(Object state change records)
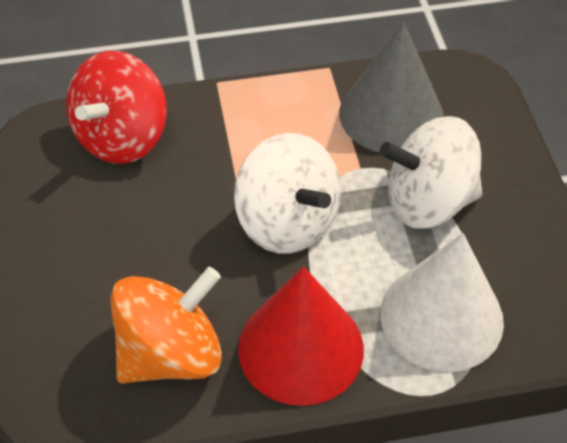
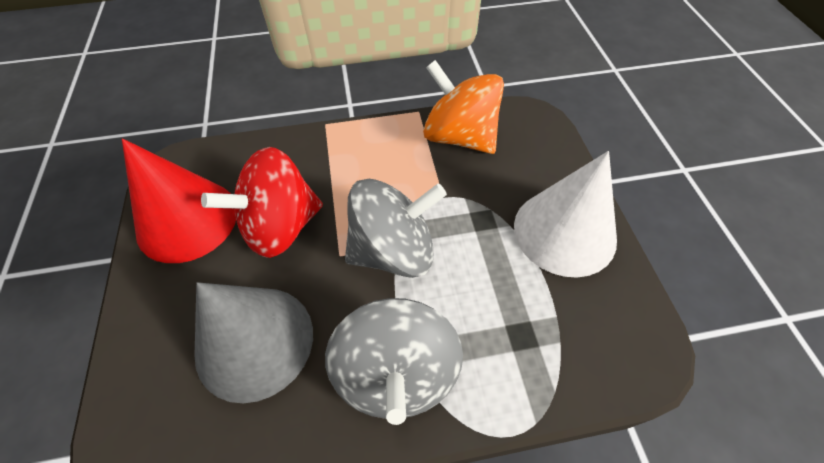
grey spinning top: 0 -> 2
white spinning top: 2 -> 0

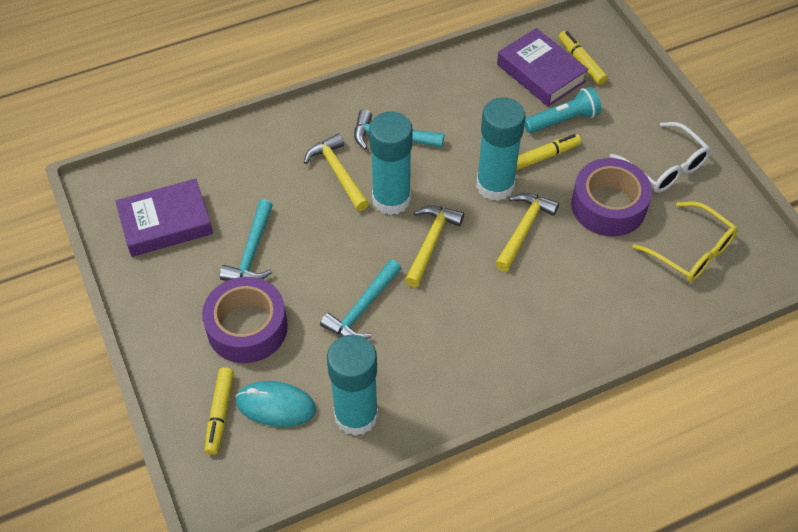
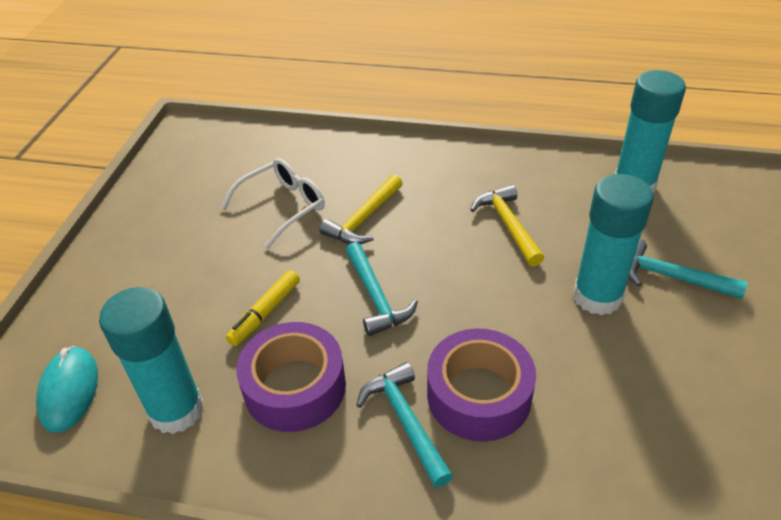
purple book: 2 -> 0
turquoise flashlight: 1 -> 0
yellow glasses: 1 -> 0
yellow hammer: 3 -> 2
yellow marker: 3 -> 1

● **Work order**
Copy each line above precisely, dropping the pictures.

● **Output of the exercise**
grey spinning top: 0 -> 2
white spinning top: 2 -> 0

purple book: 2 -> 0
turquoise flashlight: 1 -> 0
yellow glasses: 1 -> 0
yellow hammer: 3 -> 2
yellow marker: 3 -> 1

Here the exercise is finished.